§ **WHAT TO DO**
Look below for the line containing "SP1: speaker 32R"; from there through the line containing "D3: diode BAV21", both lines included, please set down each line exactly and nothing else.

§ **SOURCE INFORMATION**
# # # #

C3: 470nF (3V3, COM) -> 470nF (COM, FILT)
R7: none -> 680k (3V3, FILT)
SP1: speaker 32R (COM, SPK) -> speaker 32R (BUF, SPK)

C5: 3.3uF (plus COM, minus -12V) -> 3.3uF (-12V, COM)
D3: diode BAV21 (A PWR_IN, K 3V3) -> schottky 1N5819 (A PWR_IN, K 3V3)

# # # #

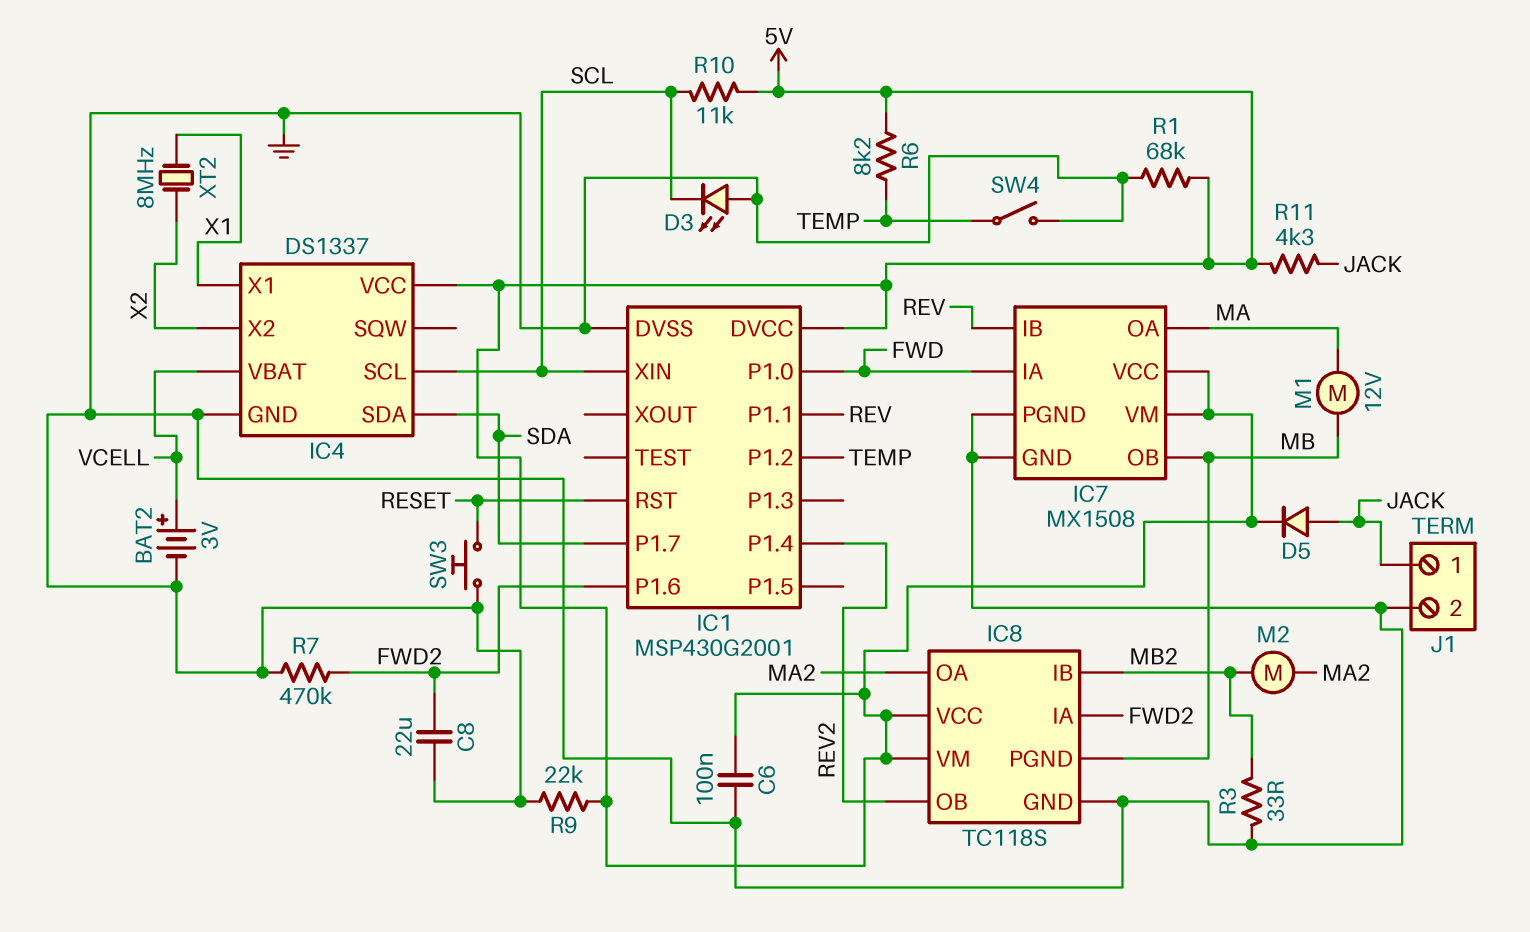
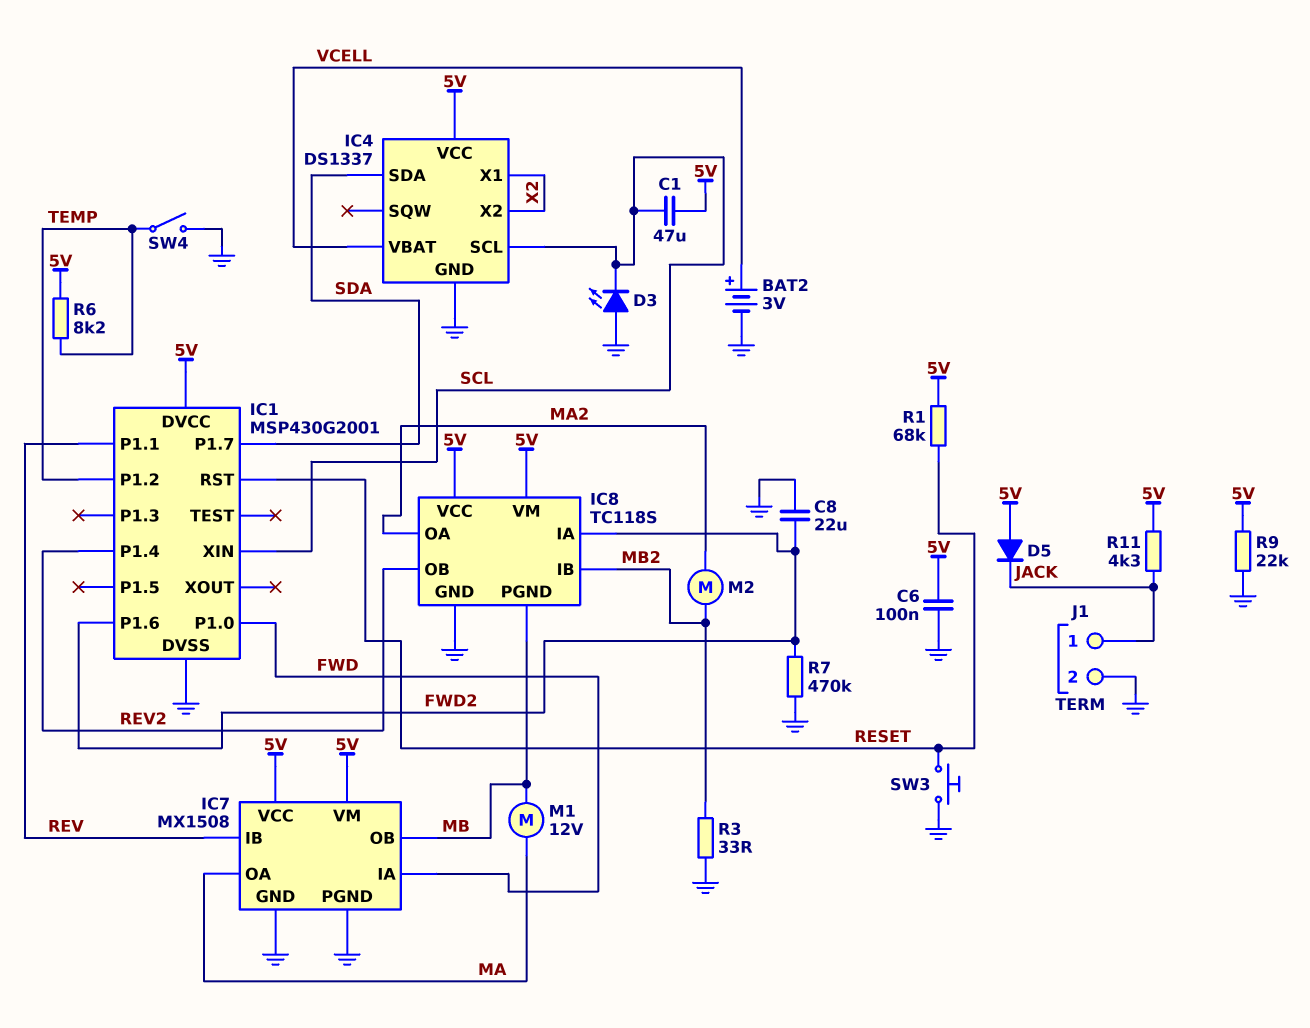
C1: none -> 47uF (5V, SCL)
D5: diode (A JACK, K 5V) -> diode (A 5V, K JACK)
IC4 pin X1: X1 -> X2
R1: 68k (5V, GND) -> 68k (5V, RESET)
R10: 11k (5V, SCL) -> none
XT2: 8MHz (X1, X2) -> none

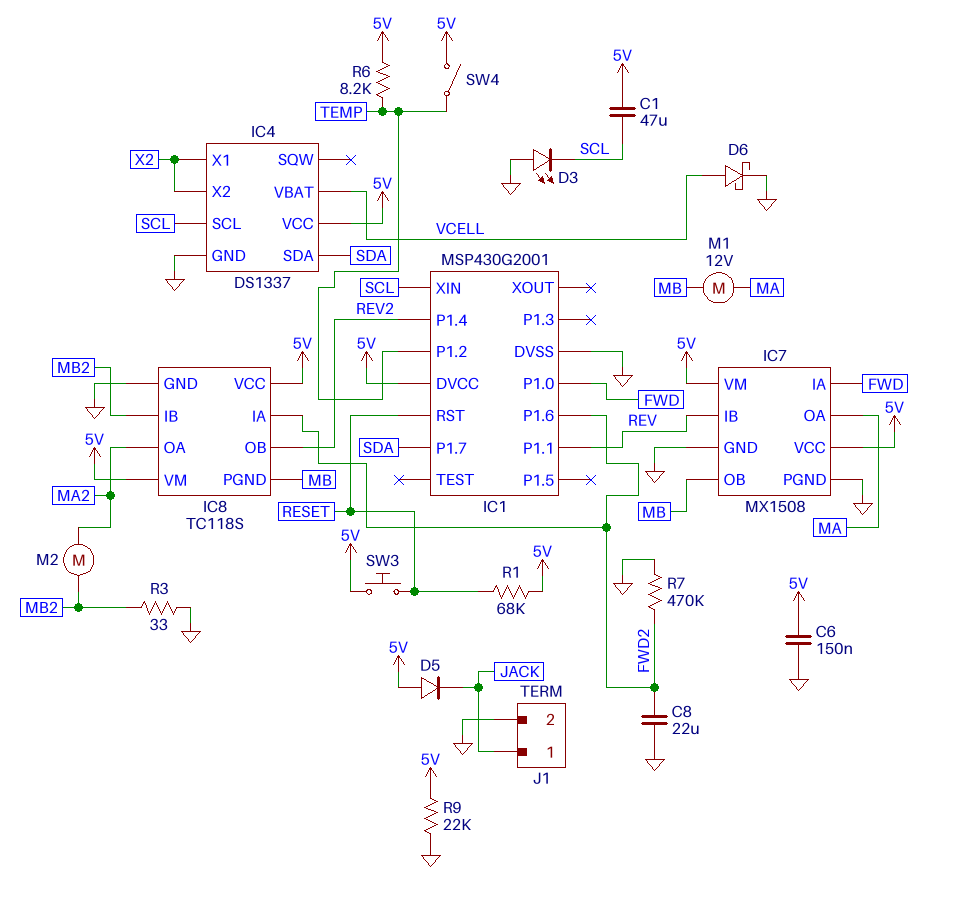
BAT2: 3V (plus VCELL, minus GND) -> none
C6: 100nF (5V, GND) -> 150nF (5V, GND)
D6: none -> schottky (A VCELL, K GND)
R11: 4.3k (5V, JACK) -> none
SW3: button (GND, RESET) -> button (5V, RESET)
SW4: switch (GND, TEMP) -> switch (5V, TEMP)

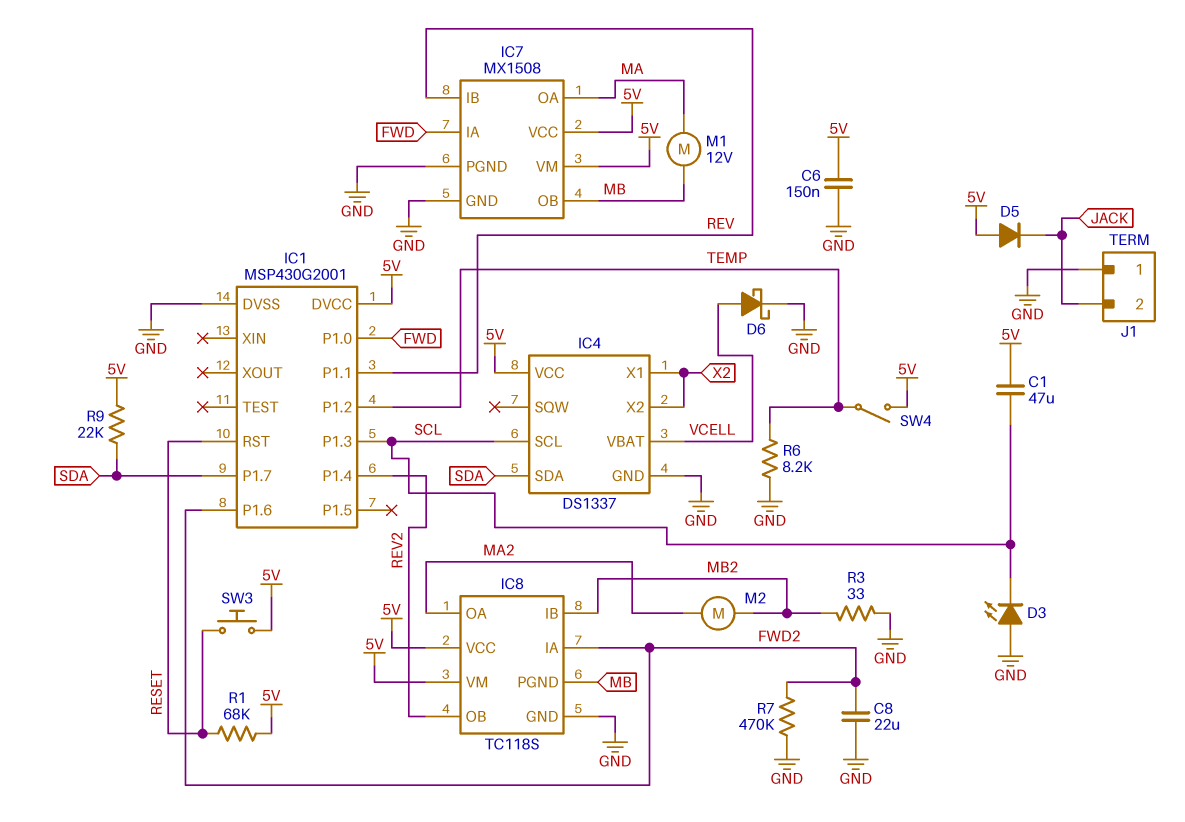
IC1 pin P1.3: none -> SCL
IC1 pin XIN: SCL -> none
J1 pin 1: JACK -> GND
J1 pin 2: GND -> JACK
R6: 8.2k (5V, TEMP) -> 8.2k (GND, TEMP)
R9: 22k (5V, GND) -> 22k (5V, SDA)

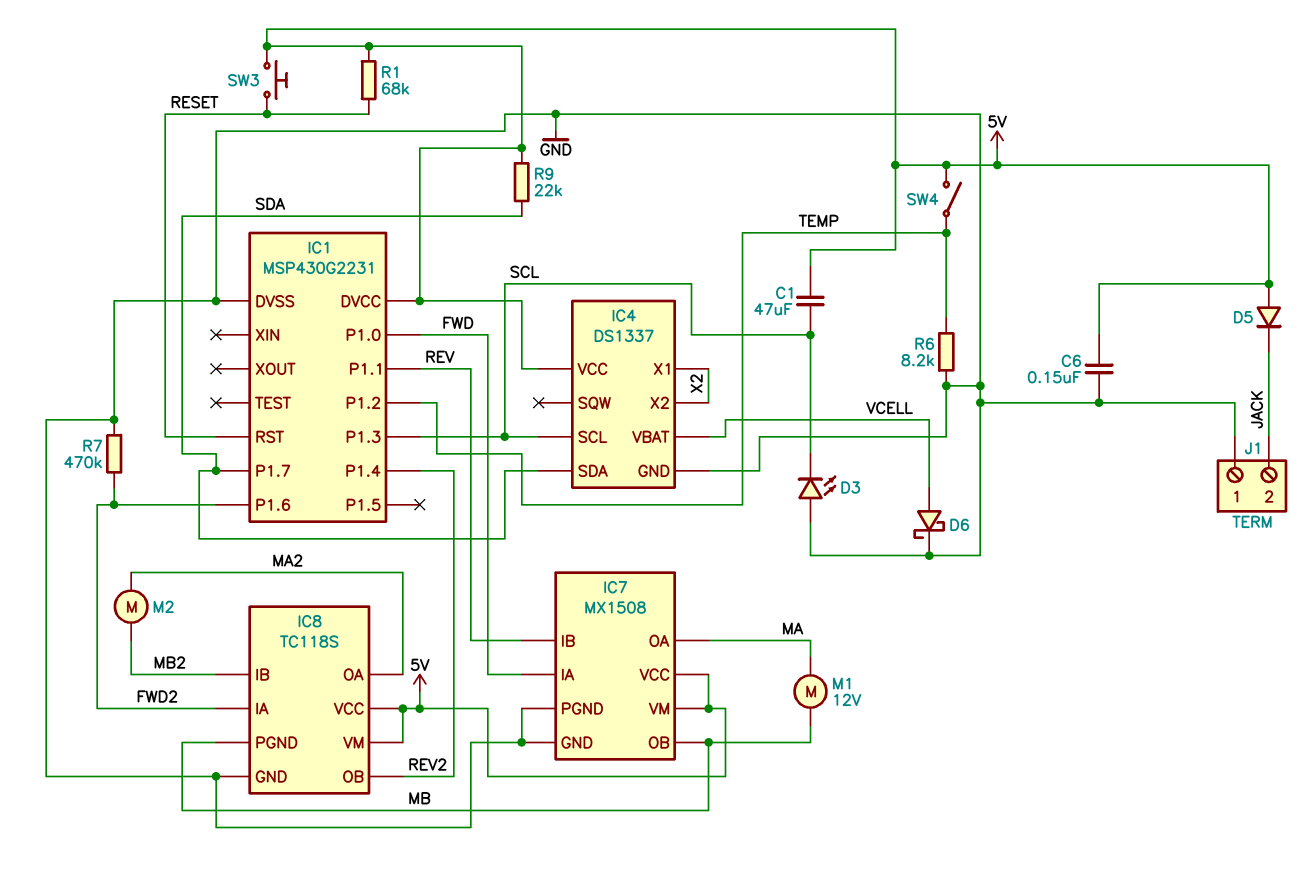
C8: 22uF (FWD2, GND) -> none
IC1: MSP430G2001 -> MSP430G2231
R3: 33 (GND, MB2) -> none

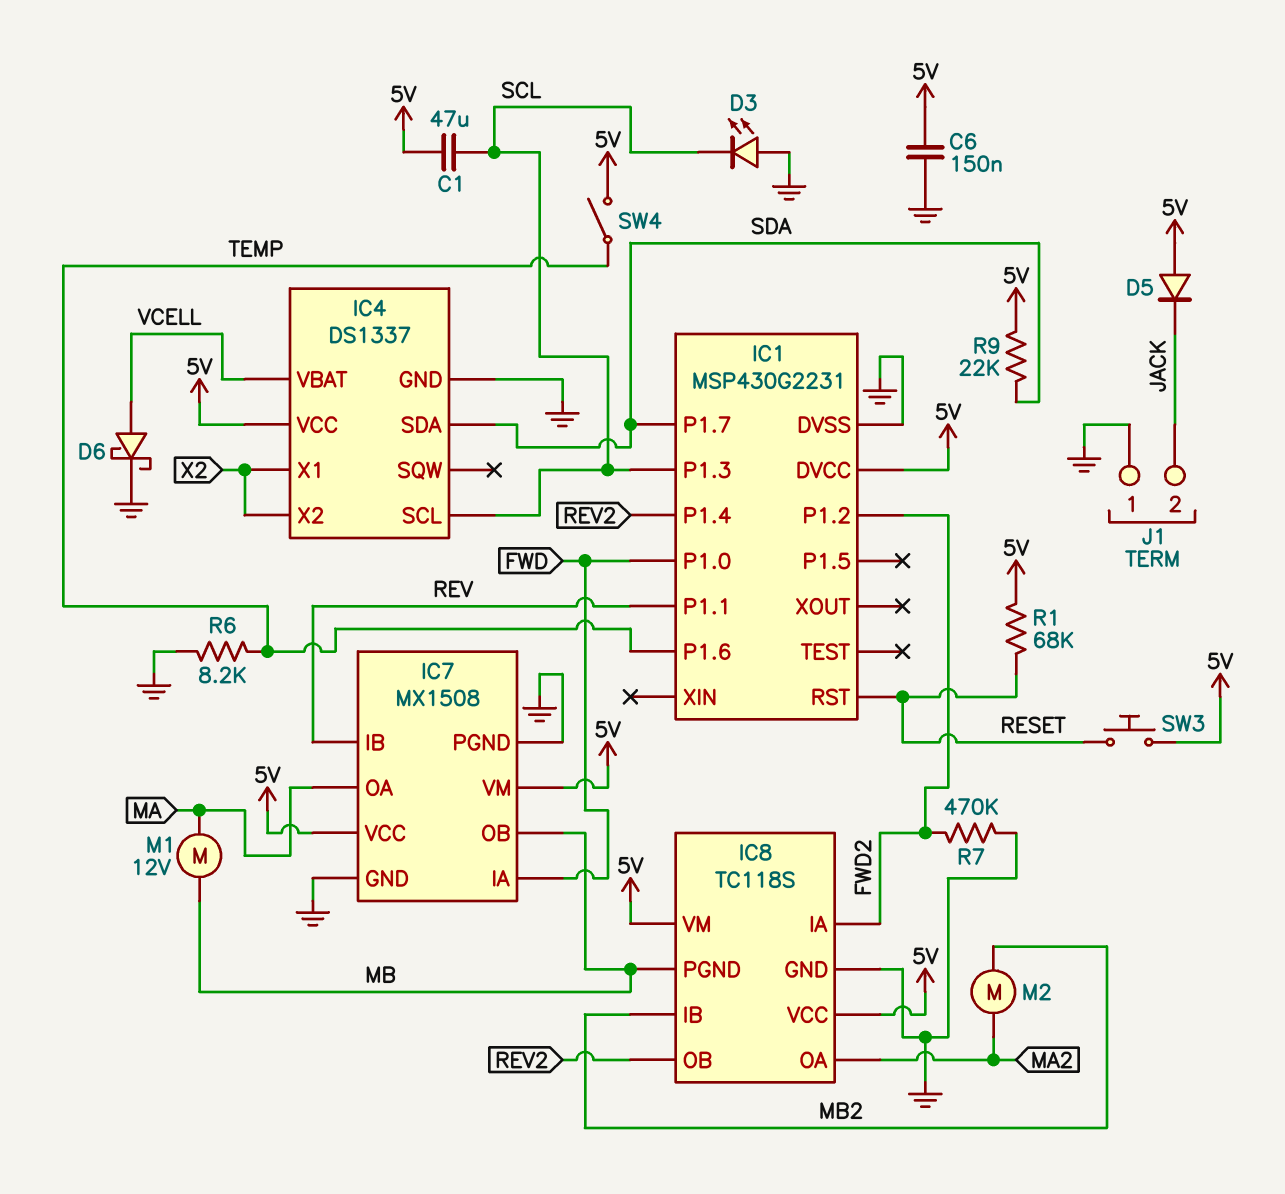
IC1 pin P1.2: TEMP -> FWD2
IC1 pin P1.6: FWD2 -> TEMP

# # # #

§ **TASK RESULT**
SP1: speaker 32R (COM, SPK) -> speaker 32R (BUF, SPK)

C5: 3.3uF (plus COM, minus -12V) -> 3.3uF (-12V, COM)
D3: diode BAV21 (A PWR_IN, K 3V3) -> schottky 1N5819 (A PWR_IN, K 3V3)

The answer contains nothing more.